Try it ▸
Print the data that follows exactly as it stands, from its first line through the line containing "R12: 30k (N_4, N_18) -> 2k (N_4, N_18)", and stop there.

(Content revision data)
+---+

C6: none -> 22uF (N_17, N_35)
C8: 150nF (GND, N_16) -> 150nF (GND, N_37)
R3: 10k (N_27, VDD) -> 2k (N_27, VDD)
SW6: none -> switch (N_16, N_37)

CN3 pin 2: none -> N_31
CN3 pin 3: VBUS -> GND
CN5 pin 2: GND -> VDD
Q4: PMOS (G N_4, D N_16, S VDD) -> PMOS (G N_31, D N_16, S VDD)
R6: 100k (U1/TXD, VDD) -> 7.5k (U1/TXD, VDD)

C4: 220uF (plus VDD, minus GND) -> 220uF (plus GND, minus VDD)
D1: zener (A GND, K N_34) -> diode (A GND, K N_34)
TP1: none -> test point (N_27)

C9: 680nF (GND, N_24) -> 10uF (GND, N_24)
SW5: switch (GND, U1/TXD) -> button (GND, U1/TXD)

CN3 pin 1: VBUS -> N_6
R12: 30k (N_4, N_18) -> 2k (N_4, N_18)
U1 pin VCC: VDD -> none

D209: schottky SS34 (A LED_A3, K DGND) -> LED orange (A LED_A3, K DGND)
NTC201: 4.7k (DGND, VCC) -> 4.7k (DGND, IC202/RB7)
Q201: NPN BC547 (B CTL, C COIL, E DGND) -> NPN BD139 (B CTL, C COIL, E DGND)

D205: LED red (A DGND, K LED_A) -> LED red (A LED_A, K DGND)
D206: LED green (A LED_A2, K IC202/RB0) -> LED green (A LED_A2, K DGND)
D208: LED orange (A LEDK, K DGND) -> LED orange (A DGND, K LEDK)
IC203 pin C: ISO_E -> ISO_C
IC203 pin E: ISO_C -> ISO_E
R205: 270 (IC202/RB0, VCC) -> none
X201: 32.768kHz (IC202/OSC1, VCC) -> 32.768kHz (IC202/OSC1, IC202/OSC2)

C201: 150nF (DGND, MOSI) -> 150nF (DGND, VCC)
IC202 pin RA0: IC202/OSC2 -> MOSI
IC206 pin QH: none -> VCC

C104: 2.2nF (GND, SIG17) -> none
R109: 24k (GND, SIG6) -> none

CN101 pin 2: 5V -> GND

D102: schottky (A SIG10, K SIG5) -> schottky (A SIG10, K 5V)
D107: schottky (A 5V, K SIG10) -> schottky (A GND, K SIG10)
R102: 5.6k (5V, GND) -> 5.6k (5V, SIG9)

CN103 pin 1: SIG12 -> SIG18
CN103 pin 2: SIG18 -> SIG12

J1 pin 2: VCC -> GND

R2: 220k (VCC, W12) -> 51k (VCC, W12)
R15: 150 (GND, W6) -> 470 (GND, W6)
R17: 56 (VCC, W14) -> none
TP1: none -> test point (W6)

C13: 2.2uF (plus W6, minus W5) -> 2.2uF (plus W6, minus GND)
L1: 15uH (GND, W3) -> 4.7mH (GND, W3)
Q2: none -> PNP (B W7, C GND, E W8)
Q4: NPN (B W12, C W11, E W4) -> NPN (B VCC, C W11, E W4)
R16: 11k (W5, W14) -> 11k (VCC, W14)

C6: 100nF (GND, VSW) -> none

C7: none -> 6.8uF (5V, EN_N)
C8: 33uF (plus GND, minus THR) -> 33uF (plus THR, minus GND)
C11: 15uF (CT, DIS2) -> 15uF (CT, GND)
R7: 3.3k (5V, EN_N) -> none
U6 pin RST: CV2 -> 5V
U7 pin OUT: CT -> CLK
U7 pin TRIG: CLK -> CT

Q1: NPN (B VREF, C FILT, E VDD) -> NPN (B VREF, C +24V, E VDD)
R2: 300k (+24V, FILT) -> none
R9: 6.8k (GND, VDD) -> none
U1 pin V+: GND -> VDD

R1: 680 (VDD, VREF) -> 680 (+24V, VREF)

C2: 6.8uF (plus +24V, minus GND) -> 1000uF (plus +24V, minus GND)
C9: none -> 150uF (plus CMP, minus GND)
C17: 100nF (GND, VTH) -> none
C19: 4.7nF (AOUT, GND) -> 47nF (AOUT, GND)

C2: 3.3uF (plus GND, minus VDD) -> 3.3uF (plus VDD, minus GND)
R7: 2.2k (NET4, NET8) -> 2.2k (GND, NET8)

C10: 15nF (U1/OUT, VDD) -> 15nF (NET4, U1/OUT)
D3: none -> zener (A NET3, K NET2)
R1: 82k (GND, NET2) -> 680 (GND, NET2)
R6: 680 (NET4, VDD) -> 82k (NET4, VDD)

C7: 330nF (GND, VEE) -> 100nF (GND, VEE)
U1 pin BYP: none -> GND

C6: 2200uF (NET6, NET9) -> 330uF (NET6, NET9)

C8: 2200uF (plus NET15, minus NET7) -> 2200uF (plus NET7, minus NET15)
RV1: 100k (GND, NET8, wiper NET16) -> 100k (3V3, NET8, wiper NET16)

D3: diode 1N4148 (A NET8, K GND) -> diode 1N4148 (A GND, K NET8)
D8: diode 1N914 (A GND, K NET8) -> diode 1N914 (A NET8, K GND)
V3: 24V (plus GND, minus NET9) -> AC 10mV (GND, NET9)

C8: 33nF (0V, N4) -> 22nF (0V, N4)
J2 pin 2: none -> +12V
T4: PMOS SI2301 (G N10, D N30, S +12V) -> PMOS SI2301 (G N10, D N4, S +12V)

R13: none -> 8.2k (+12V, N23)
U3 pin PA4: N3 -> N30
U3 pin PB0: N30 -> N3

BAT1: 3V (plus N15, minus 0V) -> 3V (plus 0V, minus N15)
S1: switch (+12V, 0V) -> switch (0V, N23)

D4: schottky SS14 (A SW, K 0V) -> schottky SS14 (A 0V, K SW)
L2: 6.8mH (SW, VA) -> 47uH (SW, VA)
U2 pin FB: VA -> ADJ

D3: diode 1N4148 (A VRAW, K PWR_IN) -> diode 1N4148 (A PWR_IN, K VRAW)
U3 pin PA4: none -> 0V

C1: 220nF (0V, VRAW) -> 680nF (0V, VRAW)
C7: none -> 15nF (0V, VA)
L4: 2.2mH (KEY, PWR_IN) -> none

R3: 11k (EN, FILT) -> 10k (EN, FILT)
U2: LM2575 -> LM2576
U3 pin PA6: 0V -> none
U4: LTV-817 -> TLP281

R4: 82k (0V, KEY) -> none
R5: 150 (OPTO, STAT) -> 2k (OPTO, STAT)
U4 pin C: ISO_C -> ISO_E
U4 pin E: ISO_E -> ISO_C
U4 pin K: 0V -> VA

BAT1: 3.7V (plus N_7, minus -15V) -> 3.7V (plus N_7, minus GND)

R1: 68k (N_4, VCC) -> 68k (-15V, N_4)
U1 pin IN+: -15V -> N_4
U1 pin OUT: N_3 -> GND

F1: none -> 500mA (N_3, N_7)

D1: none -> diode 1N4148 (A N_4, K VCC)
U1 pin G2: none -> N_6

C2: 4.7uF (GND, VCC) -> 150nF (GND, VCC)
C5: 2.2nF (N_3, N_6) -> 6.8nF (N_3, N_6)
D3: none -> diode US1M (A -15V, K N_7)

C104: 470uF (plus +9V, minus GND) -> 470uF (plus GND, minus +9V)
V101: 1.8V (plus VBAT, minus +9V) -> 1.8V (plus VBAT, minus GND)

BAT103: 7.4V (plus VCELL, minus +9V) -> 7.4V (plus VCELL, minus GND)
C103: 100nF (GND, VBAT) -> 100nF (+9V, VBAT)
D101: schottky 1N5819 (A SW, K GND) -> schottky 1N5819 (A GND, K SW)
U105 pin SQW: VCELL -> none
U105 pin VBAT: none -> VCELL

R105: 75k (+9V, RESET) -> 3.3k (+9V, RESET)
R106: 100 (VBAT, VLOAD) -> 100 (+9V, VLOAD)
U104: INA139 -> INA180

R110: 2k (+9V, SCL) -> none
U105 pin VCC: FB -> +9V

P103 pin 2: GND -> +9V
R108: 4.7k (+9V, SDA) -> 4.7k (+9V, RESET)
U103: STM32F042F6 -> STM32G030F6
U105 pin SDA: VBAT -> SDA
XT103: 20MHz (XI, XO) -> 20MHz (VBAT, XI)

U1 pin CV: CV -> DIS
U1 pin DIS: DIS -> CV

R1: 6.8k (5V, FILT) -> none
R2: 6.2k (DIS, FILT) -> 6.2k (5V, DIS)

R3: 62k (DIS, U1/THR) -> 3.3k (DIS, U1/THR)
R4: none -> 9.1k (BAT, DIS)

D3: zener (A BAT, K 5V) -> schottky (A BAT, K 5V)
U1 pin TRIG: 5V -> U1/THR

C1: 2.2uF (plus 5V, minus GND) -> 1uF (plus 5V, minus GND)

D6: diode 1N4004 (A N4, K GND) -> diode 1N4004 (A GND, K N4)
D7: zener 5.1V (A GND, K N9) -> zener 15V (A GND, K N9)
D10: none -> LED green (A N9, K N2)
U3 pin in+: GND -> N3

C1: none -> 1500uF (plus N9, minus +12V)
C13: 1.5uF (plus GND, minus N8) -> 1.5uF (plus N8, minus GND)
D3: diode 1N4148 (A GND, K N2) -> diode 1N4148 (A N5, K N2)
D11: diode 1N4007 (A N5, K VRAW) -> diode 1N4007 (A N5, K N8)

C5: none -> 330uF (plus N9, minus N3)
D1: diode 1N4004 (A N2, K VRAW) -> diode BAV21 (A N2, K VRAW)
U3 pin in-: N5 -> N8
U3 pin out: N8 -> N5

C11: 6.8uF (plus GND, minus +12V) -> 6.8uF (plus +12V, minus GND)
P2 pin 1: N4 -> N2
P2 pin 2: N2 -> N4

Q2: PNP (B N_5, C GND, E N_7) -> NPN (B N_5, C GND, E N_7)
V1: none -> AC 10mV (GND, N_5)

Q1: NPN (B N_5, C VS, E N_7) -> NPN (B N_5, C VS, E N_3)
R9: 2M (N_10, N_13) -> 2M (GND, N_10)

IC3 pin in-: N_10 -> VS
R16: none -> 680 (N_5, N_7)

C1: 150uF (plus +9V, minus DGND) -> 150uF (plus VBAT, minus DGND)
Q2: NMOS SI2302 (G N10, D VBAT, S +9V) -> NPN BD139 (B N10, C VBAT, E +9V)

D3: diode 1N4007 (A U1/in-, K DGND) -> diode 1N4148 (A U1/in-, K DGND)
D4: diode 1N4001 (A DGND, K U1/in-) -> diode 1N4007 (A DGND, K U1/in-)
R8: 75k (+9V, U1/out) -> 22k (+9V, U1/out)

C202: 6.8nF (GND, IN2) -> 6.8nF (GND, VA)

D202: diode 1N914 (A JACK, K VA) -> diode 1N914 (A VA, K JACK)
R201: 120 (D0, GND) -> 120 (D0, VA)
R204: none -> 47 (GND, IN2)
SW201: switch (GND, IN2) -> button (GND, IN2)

+---+

Answer to the problem ▸
C6: none -> 22uF (N_17, N_35)
C8: 150nF (GND, N_16) -> 150nF (GND, N_37)
R3: 10k (N_27, VDD) -> 2k (N_27, VDD)
SW6: none -> switch (N_16, N_37)

CN3 pin 2: none -> N_31
CN3 pin 3: VBUS -> GND
CN5 pin 2: GND -> VDD
Q4: PMOS (G N_4, D N_16, S VDD) -> PMOS (G N_31, D N_16, S VDD)
R6: 100k (U1/TXD, VDD) -> 7.5k (U1/TXD, VDD)

C4: 220uF (plus VDD, minus GND) -> 220uF (plus GND, minus VDD)
D1: zener (A GND, K N_34) -> diode (A GND, K N_34)
TP1: none -> test point (N_27)

C9: 680nF (GND, N_24) -> 10uF (GND, N_24)
SW5: switch (GND, U1/TXD) -> button (GND, U1/TXD)

CN3 pin 1: VBUS -> N_6
R12: 30k (N_4, N_18) -> 2k (N_4, N_18)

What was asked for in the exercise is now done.